## Dataset rows
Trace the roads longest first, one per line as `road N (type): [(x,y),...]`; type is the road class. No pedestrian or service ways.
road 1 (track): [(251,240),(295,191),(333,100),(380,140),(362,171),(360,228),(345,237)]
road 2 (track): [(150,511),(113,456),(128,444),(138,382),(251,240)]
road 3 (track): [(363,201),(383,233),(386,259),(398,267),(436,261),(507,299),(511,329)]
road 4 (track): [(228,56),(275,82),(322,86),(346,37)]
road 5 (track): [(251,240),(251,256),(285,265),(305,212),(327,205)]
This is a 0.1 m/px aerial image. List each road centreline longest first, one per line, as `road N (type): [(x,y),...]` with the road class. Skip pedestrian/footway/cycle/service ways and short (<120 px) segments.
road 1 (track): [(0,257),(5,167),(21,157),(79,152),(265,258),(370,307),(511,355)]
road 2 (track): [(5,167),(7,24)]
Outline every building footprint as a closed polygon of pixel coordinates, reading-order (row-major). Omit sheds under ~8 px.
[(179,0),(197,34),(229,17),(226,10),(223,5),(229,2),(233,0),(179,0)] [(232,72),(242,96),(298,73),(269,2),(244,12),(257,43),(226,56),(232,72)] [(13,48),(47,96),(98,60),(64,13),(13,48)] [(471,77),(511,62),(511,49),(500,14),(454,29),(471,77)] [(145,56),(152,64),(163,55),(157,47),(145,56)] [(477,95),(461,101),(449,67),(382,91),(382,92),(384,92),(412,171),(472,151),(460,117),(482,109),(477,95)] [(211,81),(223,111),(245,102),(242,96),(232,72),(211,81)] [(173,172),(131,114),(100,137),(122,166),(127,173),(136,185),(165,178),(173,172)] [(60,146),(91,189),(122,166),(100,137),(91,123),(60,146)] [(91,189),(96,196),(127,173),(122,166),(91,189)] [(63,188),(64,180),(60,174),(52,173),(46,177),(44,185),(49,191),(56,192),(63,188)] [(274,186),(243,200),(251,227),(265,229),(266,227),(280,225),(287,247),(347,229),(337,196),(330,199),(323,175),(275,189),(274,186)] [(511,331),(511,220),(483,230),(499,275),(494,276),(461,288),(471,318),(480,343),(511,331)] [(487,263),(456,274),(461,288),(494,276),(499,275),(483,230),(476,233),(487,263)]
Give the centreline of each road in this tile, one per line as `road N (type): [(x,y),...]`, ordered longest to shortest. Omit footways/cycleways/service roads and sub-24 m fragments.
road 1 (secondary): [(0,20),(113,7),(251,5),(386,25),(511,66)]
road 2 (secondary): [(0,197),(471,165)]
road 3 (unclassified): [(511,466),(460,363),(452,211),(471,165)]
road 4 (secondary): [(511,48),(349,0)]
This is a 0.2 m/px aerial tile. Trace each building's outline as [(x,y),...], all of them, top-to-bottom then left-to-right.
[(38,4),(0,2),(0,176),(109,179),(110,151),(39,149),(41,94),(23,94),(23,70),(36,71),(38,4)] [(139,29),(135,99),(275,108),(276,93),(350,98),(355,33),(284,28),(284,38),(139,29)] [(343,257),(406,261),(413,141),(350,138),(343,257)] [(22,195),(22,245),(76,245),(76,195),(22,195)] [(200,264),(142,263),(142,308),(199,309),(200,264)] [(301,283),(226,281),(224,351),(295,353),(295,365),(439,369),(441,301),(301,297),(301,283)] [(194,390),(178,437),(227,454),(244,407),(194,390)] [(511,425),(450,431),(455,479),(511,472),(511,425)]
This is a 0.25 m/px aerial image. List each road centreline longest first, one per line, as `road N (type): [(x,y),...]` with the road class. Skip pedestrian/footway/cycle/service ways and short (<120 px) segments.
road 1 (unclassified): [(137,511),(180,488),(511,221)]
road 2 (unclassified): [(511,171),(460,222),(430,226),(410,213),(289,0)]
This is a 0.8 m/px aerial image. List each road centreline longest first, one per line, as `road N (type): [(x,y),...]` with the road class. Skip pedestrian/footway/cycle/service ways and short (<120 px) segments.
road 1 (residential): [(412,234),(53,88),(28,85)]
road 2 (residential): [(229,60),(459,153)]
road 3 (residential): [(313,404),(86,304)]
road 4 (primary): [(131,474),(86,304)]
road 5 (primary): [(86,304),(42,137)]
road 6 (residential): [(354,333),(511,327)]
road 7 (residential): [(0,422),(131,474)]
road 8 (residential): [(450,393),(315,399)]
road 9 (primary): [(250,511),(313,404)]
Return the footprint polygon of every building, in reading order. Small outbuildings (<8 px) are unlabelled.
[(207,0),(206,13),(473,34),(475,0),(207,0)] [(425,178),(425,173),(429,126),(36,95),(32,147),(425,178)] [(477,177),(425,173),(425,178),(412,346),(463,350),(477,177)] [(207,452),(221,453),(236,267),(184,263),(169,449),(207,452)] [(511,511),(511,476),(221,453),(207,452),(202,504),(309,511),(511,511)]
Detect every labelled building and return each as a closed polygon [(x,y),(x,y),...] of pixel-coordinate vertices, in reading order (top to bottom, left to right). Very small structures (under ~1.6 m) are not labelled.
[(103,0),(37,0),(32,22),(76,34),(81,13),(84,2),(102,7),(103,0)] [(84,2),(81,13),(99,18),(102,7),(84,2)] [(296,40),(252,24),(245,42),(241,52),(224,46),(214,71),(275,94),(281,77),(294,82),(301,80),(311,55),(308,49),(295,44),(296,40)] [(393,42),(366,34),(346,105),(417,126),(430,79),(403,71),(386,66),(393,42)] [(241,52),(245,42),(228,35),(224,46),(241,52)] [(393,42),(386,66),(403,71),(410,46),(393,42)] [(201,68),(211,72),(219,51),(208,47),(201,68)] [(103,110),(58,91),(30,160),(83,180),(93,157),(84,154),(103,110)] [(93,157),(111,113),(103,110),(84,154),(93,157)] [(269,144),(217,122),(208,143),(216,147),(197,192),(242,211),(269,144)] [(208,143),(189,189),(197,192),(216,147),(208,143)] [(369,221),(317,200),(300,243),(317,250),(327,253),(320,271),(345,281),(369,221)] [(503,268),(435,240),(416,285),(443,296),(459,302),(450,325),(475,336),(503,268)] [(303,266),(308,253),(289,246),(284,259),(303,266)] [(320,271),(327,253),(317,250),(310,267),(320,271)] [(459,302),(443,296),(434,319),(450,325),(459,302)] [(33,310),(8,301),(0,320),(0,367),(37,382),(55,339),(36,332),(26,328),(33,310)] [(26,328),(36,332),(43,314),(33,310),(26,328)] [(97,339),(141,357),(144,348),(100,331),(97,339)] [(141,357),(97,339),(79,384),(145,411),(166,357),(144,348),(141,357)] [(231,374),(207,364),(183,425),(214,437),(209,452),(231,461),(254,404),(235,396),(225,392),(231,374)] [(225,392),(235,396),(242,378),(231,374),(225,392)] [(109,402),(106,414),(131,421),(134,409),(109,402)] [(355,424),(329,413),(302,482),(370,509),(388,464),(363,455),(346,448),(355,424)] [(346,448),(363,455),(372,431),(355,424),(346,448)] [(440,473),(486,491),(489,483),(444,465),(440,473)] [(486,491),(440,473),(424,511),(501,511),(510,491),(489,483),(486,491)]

## Task directions
Replace every "centreline" in the records above with "centerline", and write out all the records again with nothing else changed.

## The completed task
Trace the roads longest first, one per line as `road N (type): [(x,y),...]`; type is the road class. No pedestrian or service ways.
road 1 (track): [(251,240),(295,191),(333,100),(380,140),(362,171),(360,228),(345,237)]
road 2 (track): [(150,511),(113,456),(128,444),(138,382),(251,240)]
road 3 (track): [(363,201),(383,233),(386,259),(398,267),(436,261),(507,299),(511,329)]
road 4 (track): [(228,56),(275,82),(322,86),(346,37)]
road 5 (track): [(251,240),(251,256),(285,265),(305,212),(327,205)]
This is a 0.1 m/px aerial image. List each road centerline longest first, one per line, as `road N (type): [(x,y),...]` with the road class. Skip pedestrian/footway/cycle/service ways and short (<120 px) segments.
road 1 (track): [(0,257),(5,167),(21,157),(79,152),(265,258),(370,307),(511,355)]
road 2 (track): [(5,167),(7,24)]
Outline every building footprint as a closed polygon of pixel coordinates, reading-order (row-major). Omit sheds under ~8 px.
[(179,0),(197,34),(229,17),(226,10),(223,5),(229,2),(233,0),(179,0)] [(232,72),(242,96),(298,73),(269,2),(244,12),(257,43),(226,56),(232,72)] [(13,48),(47,96),(98,60),(64,13),(13,48)] [(471,77),(511,62),(511,49),(500,14),(454,29),(471,77)] [(145,56),(152,64),(163,55),(157,47),(145,56)] [(477,95),(461,101),(449,67),(382,91),(382,92),(384,92),(412,171),(472,151),(460,117),(482,109),(477,95)] [(211,81),(223,111),(245,102),(242,96),(232,72),(211,81)] [(173,172),(131,114),(100,137),(122,166),(127,173),(136,185),(165,178),(173,172)] [(60,146),(91,189),(122,166),(100,137),(91,123),(60,146)] [(91,189),(96,196),(127,173),(122,166),(91,189)] [(63,188),(64,180),(60,174),(52,173),(46,177),(44,185),(49,191),(56,192),(63,188)] [(274,186),(243,200),(251,227),(265,229),(266,227),(280,225),(287,247),(347,229),(337,196),(330,199),(323,175),(275,189),(274,186)] [(511,331),(511,220),(483,230),(499,275),(494,276),(461,288),(471,318),(480,343),(511,331)] [(487,263),(456,274),(461,288),(494,276),(499,275),(483,230),(476,233),(487,263)]
Give the centerline of each road in this tile, one per line as `road N (type): [(x,y),...]`, ordered longest to shortest. Omit footways/cycleways/service roads and sub-24 m fragments.
road 1 (secondary): [(0,20),(113,7),(251,5),(386,25),(511,66)]
road 2 (secondary): [(0,197),(471,165)]
road 3 (unclassified): [(511,466),(460,363),(452,211),(471,165)]
road 4 (secondary): [(511,48),(349,0)]
This is a 0.2 m/px aerial tile. Trace each building's outline as [(x,y),...], all of them, top-to-bottom then left-to-right.
[(38,4),(0,2),(0,176),(109,179),(110,151),(39,149),(41,94),(23,94),(23,70),(36,71),(38,4)] [(139,29),(135,99),(275,108),(276,93),(350,98),(355,33),(284,28),(284,38),(139,29)] [(343,257),(406,261),(413,141),(350,138),(343,257)] [(22,195),(22,245),(76,245),(76,195),(22,195)] [(200,264),(142,263),(142,308),(199,309),(200,264)] [(301,283),(226,281),(224,351),(295,353),(295,365),(439,369),(441,301),(301,297),(301,283)] [(194,390),(178,437),(227,454),(244,407),(194,390)] [(511,425),(450,431),(455,479),(511,472),(511,425)]
This is a 0.25 m/px aerial image. List each road centerline longest first, one per line, as `road N (type): [(x,y),...]` with the road class. Skip pedestrian/footway/cycle/service ways and short (<120 px) segments.
road 1 (unclassified): [(137,511),(180,488),(511,221)]
road 2 (unclassified): [(511,171),(460,222),(430,226),(410,213),(289,0)]
This is a 0.8 m/px aerial image. List each road centerline longest first, one per line, as `road N (type): [(x,y),...]` with the road class. Skip pedestrian/footway/cycle/service ways and short (<120 px) segments.
road 1 (residential): [(412,234),(53,88),(28,85)]
road 2 (residential): [(229,60),(459,153)]
road 3 (residential): [(313,404),(86,304)]
road 4 (primary): [(131,474),(86,304)]
road 5 (primary): [(86,304),(42,137)]
road 6 (residential): [(354,333),(511,327)]
road 7 (residential): [(0,422),(131,474)]
road 8 (residential): [(450,393),(315,399)]
road 9 (primary): [(250,511),(313,404)]
Return the footprint polygon of every building, in reading order. Small outbuildings (<8 px) are unlabelled.
[(207,0),(206,13),(473,34),(475,0),(207,0)] [(425,178),(425,173),(429,126),(36,95),(32,147),(425,178)] [(477,177),(425,173),(425,178),(412,346),(463,350),(477,177)] [(207,452),(221,453),(236,267),(184,263),(169,449),(207,452)] [(511,511),(511,476),(221,453),(207,452),(202,504),(309,511),(511,511)]
Detect every labelled building and return each as a closed polygon [(x,y),(x,y),...] of pixel-coordinate vertices, in reading order (top to bottom, left to right). Very small structures (under ~1.6 m) are not labelled.
[(103,0),(37,0),(32,22),(76,34),(81,13),(84,2),(102,7),(103,0)] [(84,2),(81,13),(99,18),(102,7),(84,2)] [(296,40),(252,24),(245,42),(241,52),(224,46),(214,71),(275,94),(281,77),(294,82),(301,80),(311,55),(308,49),(295,44),(296,40)] [(393,42),(366,34),(346,105),(417,126),(430,79),(403,71),(386,66),(393,42)] [(241,52),(245,42),(228,35),(224,46),(241,52)] [(393,42),(386,66),(403,71),(410,46),(393,42)] [(201,68),(211,72),(219,51),(208,47),(201,68)] [(103,110),(58,91),(30,160),(83,180),(93,157),(84,154),(103,110)] [(93,157),(111,113),(103,110),(84,154),(93,157)] [(269,144),(217,122),(208,143),(216,147),(197,192),(242,211),(269,144)] [(208,143),(189,189),(197,192),(216,147),(208,143)] [(369,221),(317,200),(300,243),(317,250),(327,253),(320,271),(345,281),(369,221)] [(503,268),(435,240),(416,285),(443,296),(459,302),(450,325),(475,336),(503,268)] [(303,266),(308,253),(289,246),(284,259),(303,266)] [(320,271),(327,253),(317,250),(310,267),(320,271)] [(459,302),(443,296),(434,319),(450,325),(459,302)] [(33,310),(8,301),(0,320),(0,367),(37,382),(55,339),(36,332),(26,328),(33,310)] [(26,328),(36,332),(43,314),(33,310),(26,328)] [(97,339),(141,357),(144,348),(100,331),(97,339)] [(141,357),(97,339),(79,384),(145,411),(166,357),(144,348),(141,357)] [(231,374),(207,364),(183,425),(214,437),(209,452),(231,461),(254,404),(235,396),(225,392),(231,374)] [(225,392),(235,396),(242,378),(231,374),(225,392)] [(109,402),(106,414),(131,421),(134,409),(109,402)] [(355,424),(329,413),(302,482),(370,509),(388,464),(363,455),(346,448),(355,424)] [(346,448),(363,455),(372,431),(355,424),(346,448)] [(440,473),(486,491),(489,483),(444,465),(440,473)] [(486,491),(440,473),(424,511),(501,511),(510,491),(489,483),(486,491)]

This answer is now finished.